### What is expected:
Write out nothing but the lines from the one containing "R2: 510 (GND, VC) -> 15k (GND, VC)" through the last line below, both included, and without the pictures.

(Edit tracking data)
Content starts

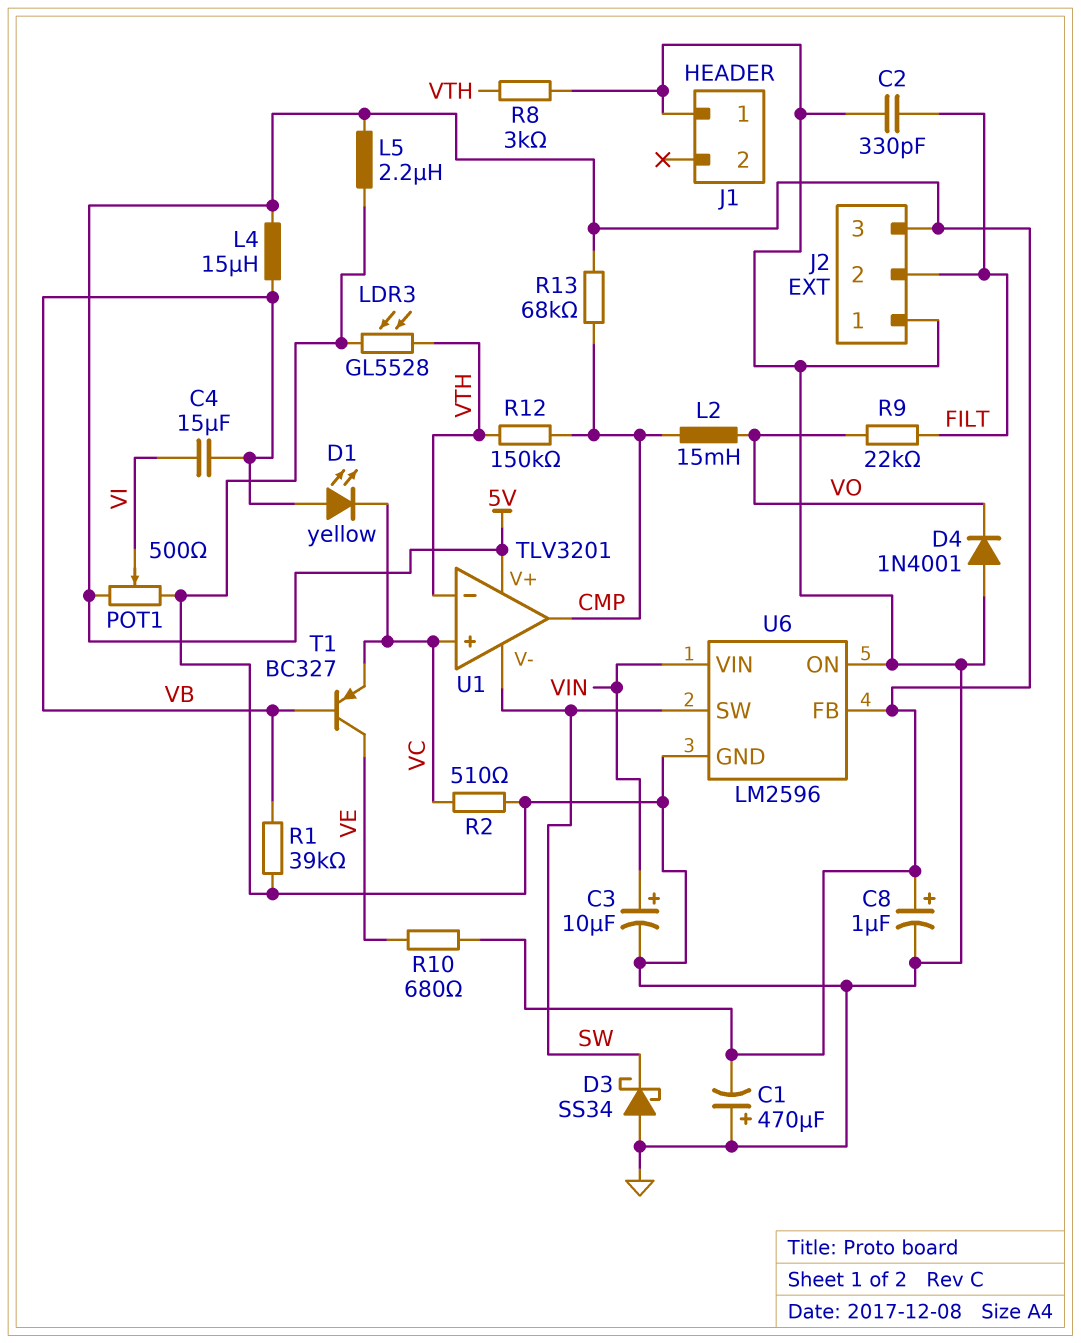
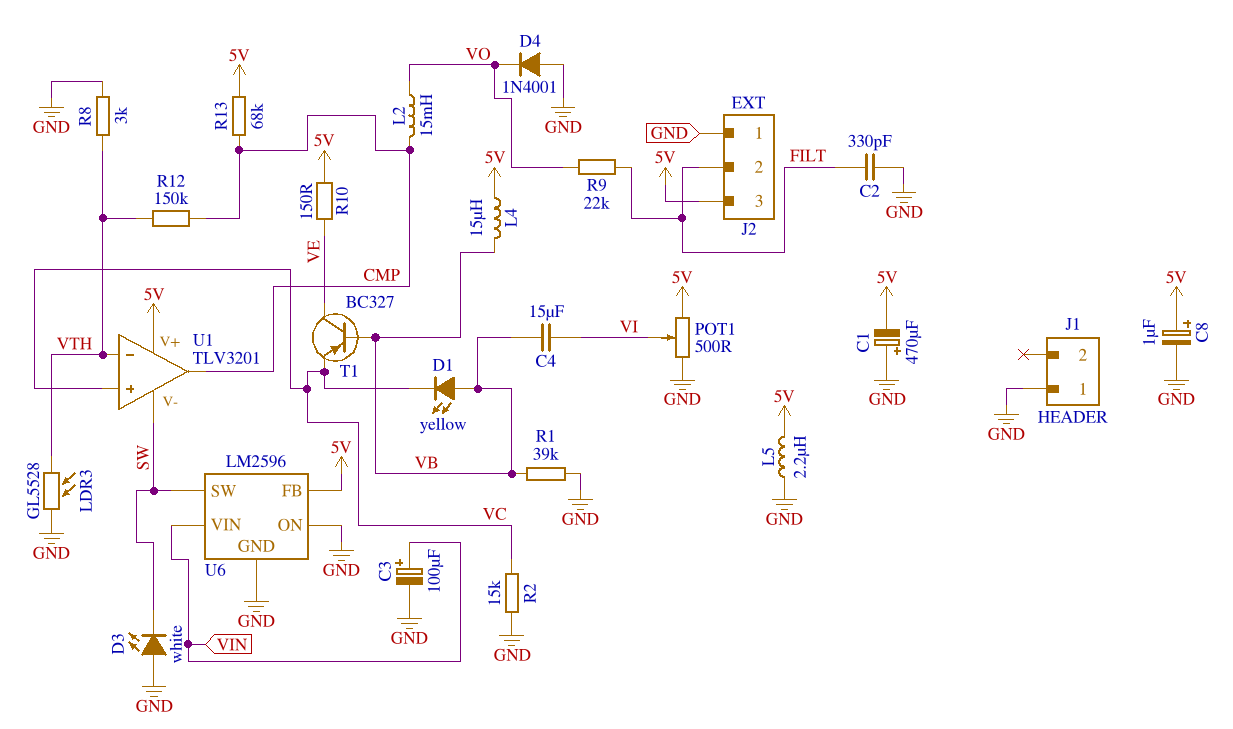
C3: 10uF (plus VIN, minus GND) -> 100uF (plus VIN, minus GND)
D3: schottky SS34 (A GND, K SW) -> LED white (A GND, K SW)
R2: 510 (GND, VC) -> 15k (GND, VC)
R10: 680 (5V, VE) -> 150 (5V, VE)

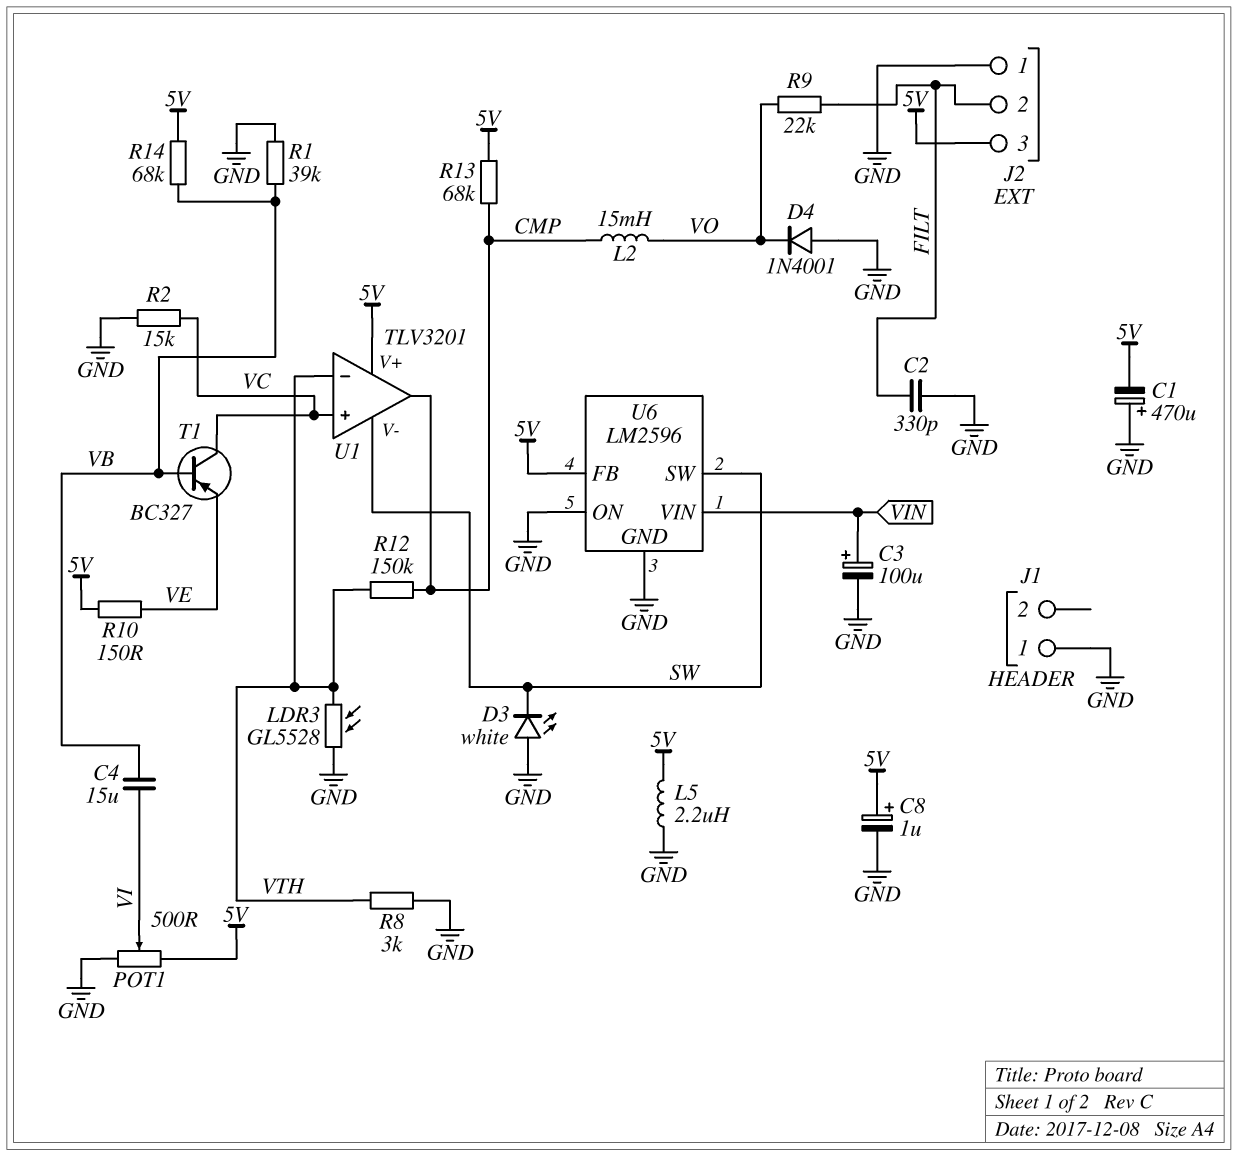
D1: LED yellow (A VB, K VC) -> none
L4: 15uH (5V, VB) -> none
R14: none -> 68k (5V, VB)
T1: PNP BC327 (B VB, C VE, E VC) -> PNP BC327 (B VB, C VC, E VE)

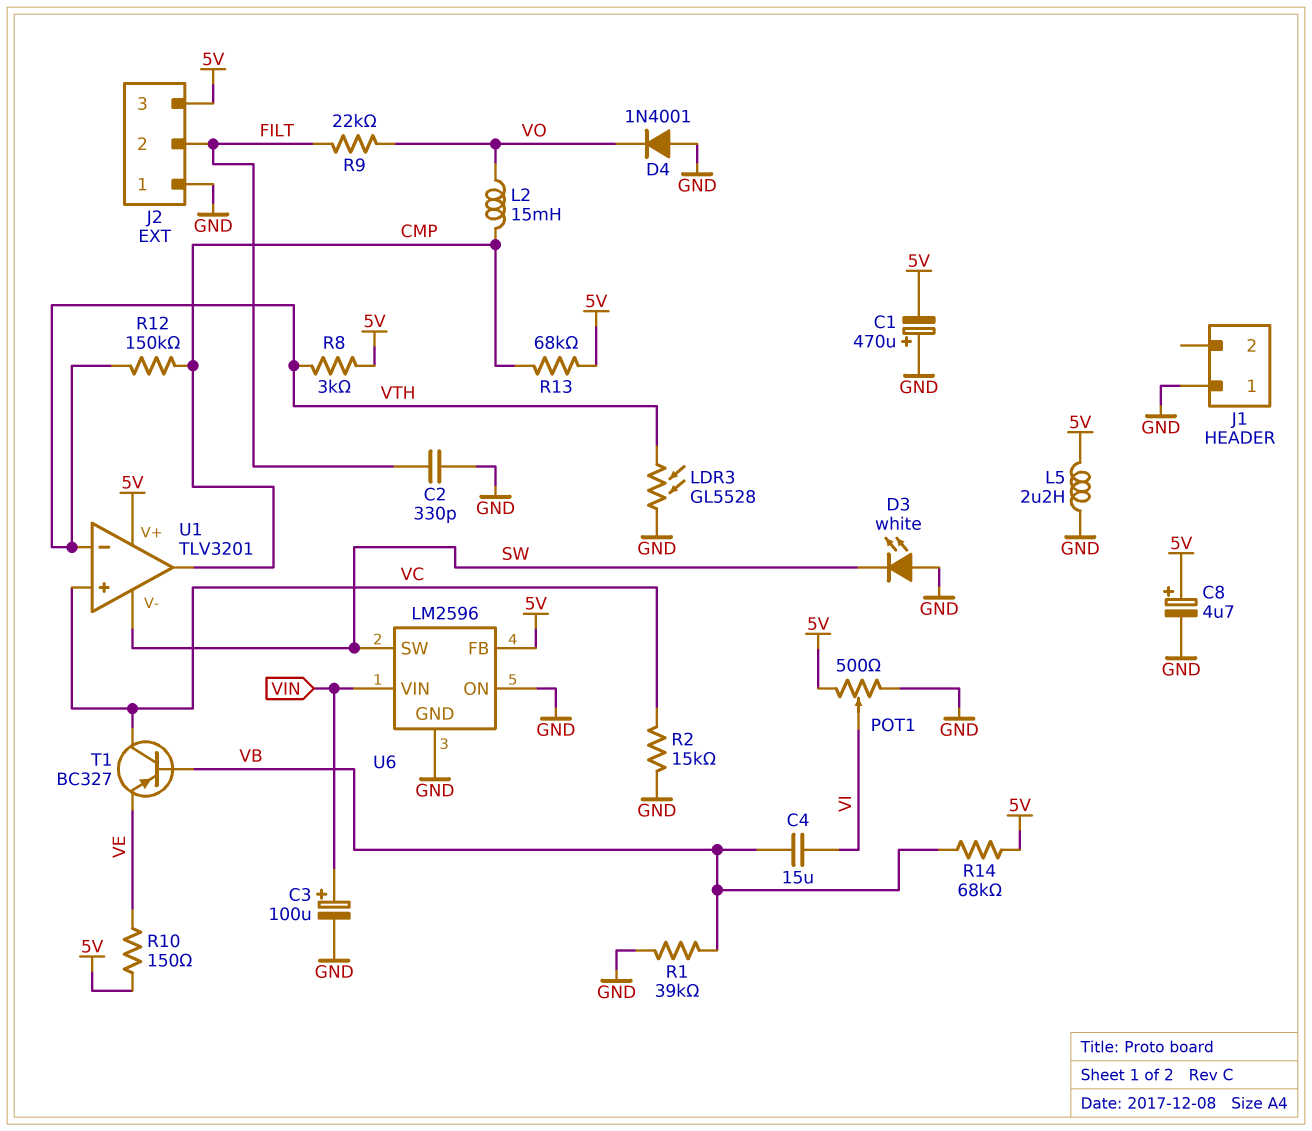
C8: 1uF (plus 5V, minus GND) -> 4.7uF (plus 5V, minus GND)
R8: 3k (GND, VTH) -> 3k (5V, VTH)

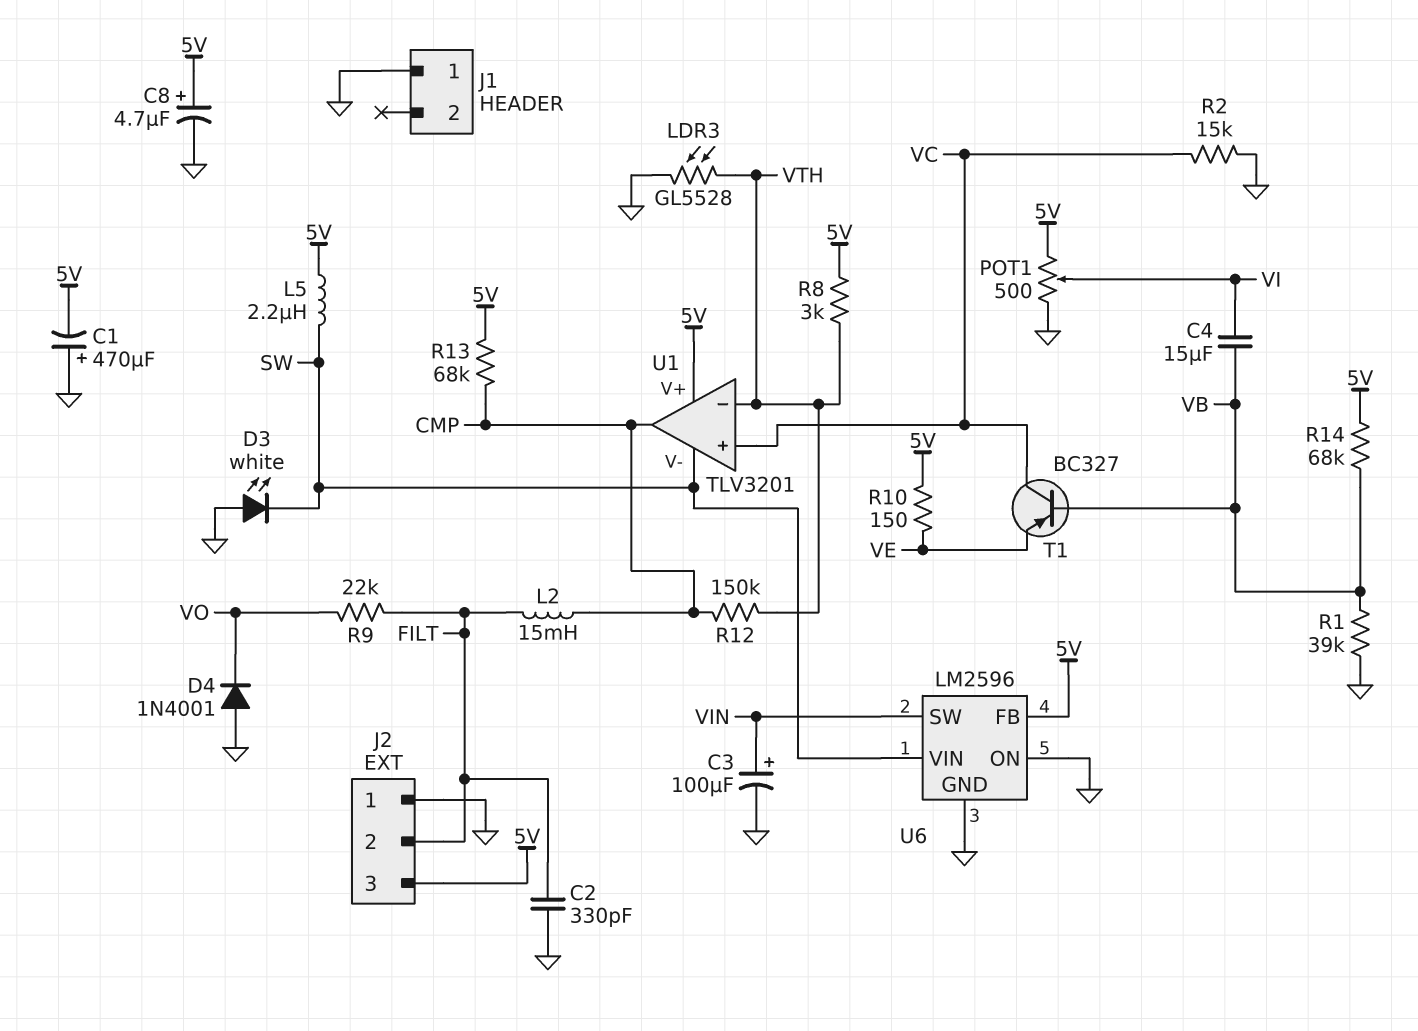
L2: 15mH (CMP, VO) -> 15mH (CMP, FILT)
L5: 2.2uH (5V, GND) -> 2.2uH (5V, SW)
U6 pin SW: SW -> VIN
U6 pin VIN: VIN -> SW

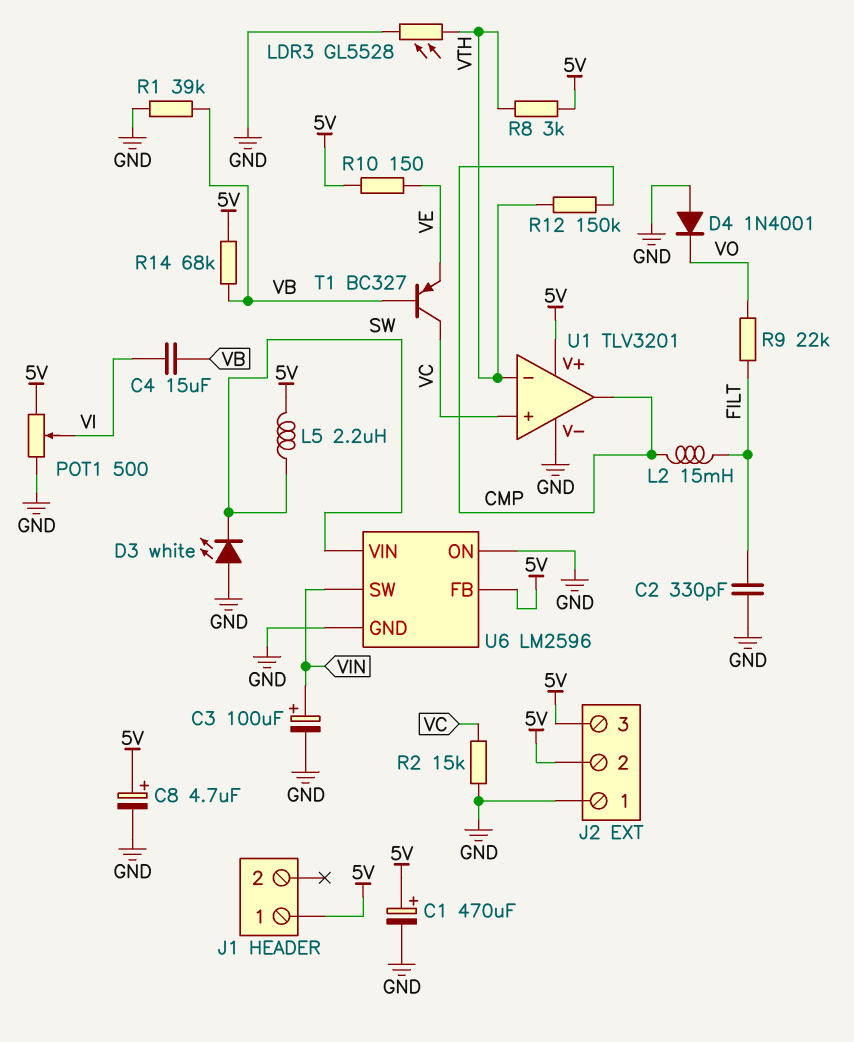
C1: 470uF (plus GND, minus 5V) -> 470uF (plus 5V, minus GND)
J1 pin 1: GND -> 5V
J2 pin 2: FILT -> 5V
R13: 68k (5V, CMP) -> none
U1 pin V-: SW -> GND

Content ends

### Finished exercise:
R2: 510 (GND, VC) -> 15k (GND, VC)
R10: 680 (5V, VE) -> 150 (5V, VE)

D1: LED yellow (A VB, K VC) -> none
L4: 15uH (5V, VB) -> none
R14: none -> 68k (5V, VB)
T1: PNP BC327 (B VB, C VE, E VC) -> PNP BC327 (B VB, C VC, E VE)

C8: 1uF (plus 5V, minus GND) -> 4.7uF (plus 5V, minus GND)
R8: 3k (GND, VTH) -> 3k (5V, VTH)

L2: 15mH (CMP, VO) -> 15mH (CMP, FILT)
L5: 2.2uH (5V, GND) -> 2.2uH (5V, SW)
U6 pin SW: SW -> VIN
U6 pin VIN: VIN -> SW

C1: 470uF (plus GND, minus 5V) -> 470uF (plus 5V, minus GND)
J1 pin 1: GND -> 5V
J2 pin 2: FILT -> 5V
R13: 68k (5V, CMP) -> none
U1 pin V-: SW -> GND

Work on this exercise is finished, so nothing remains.